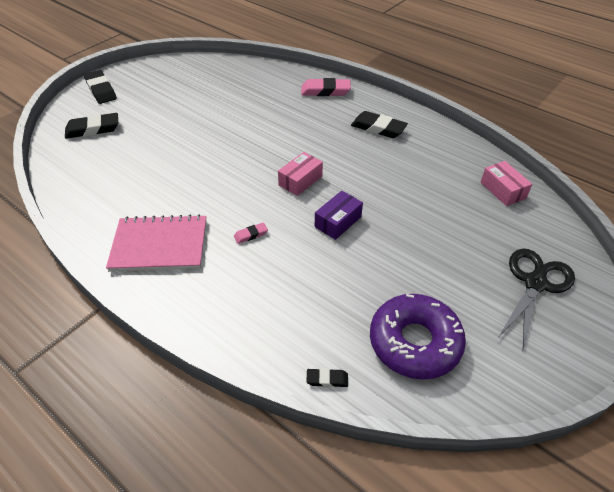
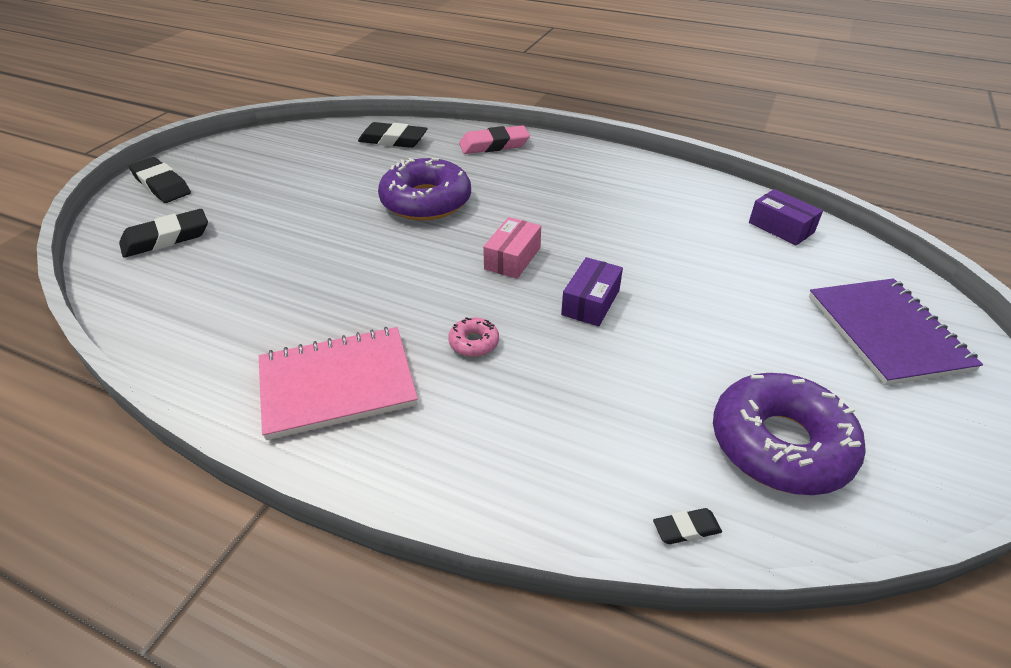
camera: 15 degrees left, 5 degrees down
(251, 235) = (474, 342): pink eraser -> pink donut
(261, 128) = (426, 201): none -> purple donut
(378, 128) = (585, 179): black eraser -> black eraser (393, 140)
(503, 190) = (781, 227): pink box -> purple box
(535, 283) = (886, 333): black scissors -> purple notebook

======

> **REQUIRED WORK**
Exact copy, no pictures: reproduce every entry shown above.

> **RESPONSE TO THE TASK**
camera: 15 degrees left, 5 degrees down
(251, 235) = (474, 342): pink eraser -> pink donut
(261, 128) = (426, 201): none -> purple donut
(378, 128) = (585, 179): black eraser -> black eraser (393, 140)
(503, 190) = (781, 227): pink box -> purple box
(535, 283) = (886, 333): black scissors -> purple notebook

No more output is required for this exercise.